Written problem —
Please write out, word for word, everything in the listing below from the line containing "interim [68, 449]" down to the line containing "improved [185, 696]", with both of those lines included.

(Extracted data entries)
....

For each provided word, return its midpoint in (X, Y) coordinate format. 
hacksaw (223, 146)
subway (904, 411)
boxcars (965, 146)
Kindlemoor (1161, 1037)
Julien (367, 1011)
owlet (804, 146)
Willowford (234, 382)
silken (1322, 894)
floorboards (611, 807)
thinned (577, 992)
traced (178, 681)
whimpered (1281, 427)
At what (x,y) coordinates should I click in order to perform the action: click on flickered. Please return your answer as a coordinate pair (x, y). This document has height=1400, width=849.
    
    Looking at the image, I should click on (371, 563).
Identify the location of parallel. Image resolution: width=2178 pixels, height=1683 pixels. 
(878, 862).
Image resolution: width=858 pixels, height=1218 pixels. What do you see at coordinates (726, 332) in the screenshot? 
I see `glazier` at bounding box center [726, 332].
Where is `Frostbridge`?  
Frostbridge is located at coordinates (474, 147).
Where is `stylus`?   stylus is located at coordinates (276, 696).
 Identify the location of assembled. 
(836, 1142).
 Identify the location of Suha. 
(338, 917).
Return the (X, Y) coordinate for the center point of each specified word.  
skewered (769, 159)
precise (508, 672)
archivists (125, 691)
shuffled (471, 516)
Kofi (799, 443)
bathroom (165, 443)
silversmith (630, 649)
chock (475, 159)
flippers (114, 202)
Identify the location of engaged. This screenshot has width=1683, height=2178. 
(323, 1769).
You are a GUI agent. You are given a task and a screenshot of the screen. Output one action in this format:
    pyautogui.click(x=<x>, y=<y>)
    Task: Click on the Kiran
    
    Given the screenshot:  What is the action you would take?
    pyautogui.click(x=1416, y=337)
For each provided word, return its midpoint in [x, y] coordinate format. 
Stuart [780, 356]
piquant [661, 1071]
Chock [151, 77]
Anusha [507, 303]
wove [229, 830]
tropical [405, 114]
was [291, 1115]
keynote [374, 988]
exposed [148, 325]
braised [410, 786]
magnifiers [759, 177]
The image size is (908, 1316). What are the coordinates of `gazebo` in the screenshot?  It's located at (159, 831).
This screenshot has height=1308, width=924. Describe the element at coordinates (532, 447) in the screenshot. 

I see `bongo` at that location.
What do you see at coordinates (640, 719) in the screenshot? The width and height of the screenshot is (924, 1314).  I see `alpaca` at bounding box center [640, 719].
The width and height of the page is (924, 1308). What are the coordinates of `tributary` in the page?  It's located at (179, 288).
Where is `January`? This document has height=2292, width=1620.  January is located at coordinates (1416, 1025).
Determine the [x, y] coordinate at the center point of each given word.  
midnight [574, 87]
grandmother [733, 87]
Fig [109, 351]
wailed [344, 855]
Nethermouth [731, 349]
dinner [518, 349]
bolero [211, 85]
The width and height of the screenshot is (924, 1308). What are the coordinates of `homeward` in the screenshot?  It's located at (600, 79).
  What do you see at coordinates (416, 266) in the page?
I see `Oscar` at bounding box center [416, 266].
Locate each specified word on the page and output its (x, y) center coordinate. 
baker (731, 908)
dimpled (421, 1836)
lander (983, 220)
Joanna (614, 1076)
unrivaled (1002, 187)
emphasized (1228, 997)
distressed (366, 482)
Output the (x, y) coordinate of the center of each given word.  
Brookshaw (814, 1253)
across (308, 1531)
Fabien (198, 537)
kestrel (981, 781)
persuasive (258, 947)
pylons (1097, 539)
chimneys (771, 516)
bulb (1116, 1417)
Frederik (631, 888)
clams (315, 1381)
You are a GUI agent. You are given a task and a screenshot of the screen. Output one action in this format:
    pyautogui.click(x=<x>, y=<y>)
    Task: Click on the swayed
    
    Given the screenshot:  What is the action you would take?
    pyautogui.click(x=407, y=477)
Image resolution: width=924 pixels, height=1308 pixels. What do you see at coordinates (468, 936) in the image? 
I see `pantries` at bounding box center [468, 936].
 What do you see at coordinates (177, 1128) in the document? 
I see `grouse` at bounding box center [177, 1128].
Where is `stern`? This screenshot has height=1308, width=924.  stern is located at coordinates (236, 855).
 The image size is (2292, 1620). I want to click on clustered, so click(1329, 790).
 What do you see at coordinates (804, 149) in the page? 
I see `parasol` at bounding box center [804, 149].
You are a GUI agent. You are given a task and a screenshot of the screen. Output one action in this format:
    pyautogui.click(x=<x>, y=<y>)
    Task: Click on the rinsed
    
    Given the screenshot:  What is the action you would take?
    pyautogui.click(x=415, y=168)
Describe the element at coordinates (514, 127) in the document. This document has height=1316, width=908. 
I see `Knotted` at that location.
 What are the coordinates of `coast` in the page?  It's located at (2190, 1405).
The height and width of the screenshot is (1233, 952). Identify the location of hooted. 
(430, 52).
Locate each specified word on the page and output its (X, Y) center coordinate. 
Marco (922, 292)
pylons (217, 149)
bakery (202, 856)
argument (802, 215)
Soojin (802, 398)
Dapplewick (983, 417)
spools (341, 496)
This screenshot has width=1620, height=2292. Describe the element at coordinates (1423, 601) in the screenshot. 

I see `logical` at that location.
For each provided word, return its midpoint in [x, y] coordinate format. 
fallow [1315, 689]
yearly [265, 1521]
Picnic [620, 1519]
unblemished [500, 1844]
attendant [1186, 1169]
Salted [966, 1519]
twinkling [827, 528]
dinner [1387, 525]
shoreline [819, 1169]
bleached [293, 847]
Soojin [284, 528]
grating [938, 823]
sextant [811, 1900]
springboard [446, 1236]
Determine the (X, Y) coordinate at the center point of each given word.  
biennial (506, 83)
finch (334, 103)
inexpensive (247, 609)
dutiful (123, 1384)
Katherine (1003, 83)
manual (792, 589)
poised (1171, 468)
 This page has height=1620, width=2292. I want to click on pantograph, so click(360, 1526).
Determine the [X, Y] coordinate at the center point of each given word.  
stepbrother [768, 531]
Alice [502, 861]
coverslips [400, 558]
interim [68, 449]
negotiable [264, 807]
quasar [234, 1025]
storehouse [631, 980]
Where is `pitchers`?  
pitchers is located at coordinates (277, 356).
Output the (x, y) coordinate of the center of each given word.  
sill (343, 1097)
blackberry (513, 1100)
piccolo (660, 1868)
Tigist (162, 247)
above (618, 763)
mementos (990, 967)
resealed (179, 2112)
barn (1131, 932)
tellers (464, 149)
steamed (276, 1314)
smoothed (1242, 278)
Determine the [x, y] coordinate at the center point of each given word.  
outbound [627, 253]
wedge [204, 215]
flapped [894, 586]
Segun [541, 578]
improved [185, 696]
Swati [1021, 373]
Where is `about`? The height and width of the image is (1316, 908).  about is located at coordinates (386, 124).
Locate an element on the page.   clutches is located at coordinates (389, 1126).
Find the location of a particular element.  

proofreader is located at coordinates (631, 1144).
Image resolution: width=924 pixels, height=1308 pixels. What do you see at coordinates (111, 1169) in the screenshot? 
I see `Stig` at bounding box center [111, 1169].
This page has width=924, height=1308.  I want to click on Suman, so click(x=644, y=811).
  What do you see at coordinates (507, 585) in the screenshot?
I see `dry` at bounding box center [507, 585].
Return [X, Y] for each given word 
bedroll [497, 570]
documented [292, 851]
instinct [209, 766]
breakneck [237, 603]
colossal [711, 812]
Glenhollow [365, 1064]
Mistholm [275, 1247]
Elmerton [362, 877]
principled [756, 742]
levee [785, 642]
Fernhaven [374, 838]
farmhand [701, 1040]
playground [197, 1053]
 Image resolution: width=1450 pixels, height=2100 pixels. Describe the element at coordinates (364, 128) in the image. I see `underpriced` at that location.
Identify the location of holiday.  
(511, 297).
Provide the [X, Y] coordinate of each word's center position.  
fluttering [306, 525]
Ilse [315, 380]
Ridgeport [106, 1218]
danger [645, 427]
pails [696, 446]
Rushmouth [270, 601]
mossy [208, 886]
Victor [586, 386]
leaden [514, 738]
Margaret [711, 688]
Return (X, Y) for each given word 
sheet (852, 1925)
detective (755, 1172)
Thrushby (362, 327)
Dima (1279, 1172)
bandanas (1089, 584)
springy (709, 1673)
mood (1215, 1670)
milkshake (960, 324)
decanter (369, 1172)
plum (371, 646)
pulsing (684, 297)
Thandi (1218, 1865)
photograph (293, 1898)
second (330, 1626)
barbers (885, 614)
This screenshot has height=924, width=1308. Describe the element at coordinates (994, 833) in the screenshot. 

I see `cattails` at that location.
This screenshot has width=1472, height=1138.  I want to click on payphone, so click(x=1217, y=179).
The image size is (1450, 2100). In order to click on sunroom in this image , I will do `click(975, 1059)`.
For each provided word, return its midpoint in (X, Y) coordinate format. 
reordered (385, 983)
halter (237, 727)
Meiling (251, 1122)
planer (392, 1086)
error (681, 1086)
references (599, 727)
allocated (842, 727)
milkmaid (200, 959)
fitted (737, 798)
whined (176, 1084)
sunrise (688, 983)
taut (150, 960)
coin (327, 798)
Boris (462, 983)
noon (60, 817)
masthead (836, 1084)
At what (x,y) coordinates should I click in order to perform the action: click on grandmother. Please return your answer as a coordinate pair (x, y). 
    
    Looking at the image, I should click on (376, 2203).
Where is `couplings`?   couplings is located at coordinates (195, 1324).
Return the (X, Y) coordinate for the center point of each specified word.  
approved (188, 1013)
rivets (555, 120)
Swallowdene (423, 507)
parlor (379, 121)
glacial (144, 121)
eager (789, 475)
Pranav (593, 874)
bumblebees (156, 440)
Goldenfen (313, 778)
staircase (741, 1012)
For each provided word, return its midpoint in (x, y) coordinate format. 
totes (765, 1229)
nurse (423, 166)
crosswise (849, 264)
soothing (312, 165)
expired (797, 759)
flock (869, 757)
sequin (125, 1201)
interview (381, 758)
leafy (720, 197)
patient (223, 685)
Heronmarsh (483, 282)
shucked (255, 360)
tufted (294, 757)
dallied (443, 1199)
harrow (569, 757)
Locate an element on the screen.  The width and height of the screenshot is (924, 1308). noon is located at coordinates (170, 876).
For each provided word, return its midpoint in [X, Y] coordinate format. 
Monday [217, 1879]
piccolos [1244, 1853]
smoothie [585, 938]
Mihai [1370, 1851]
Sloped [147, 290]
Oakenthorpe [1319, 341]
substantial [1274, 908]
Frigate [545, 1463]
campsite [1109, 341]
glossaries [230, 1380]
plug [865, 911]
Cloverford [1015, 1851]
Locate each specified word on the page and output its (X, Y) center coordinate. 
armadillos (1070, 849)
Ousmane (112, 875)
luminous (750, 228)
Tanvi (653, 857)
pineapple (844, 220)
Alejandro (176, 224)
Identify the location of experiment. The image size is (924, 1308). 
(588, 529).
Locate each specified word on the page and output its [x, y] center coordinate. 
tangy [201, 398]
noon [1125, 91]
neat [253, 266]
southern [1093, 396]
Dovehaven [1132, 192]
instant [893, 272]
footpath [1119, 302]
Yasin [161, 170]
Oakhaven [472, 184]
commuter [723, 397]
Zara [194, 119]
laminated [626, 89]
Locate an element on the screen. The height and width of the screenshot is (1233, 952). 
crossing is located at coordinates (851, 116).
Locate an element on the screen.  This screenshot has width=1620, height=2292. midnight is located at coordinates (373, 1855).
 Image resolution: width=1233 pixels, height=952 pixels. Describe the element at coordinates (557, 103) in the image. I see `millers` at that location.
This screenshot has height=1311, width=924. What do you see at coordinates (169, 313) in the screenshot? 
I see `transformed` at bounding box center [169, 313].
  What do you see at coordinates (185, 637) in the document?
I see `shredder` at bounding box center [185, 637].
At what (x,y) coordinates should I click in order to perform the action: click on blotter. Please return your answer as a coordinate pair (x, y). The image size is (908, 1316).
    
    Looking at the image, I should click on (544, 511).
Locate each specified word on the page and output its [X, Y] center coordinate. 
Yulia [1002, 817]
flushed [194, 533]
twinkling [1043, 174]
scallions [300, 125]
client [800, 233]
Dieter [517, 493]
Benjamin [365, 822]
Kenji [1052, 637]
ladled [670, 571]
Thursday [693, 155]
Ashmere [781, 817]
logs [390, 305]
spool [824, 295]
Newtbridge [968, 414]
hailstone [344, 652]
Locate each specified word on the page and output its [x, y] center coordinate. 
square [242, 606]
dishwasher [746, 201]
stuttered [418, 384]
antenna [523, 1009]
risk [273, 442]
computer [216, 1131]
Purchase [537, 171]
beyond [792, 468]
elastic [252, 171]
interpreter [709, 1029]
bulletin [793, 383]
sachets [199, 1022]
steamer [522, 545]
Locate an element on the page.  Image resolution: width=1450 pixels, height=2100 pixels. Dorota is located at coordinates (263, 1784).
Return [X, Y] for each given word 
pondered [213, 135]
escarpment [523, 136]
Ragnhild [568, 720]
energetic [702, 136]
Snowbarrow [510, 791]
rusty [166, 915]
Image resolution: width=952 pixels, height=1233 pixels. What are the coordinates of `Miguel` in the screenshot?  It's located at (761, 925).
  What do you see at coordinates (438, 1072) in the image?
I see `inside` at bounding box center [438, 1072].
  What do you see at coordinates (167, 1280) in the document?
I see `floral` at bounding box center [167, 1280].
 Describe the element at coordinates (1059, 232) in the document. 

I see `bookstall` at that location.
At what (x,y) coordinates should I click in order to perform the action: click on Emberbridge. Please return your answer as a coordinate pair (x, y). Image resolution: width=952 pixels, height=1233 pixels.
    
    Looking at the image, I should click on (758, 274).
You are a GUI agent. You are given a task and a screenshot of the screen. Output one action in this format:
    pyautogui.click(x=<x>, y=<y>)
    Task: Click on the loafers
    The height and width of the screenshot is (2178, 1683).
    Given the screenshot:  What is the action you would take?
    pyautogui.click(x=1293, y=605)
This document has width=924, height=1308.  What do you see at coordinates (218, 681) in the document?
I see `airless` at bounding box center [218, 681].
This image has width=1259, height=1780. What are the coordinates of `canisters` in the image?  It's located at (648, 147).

....

Written answer —
interim [68, 449]
negotiable [264, 807]
quasar [234, 1025]
storehouse [631, 980]
Where is `pitchers`?  
pitchers is located at coordinates (277, 356).
Output the (x, y) coordinate of the center of each given word.  
sill (343, 1097)
blackberry (513, 1100)
piccolo (660, 1868)
Tigist (162, 247)
above (618, 763)
mementos (990, 967)
resealed (179, 2112)
barn (1131, 932)
tellers (464, 149)
steamed (276, 1314)
smoothed (1242, 278)
Determine the [x, y] coordinate at the center point of each given word.  
outbound [627, 253]
wedge [204, 215]
flapped [894, 586]
Segun [541, 578]
improved [185, 696]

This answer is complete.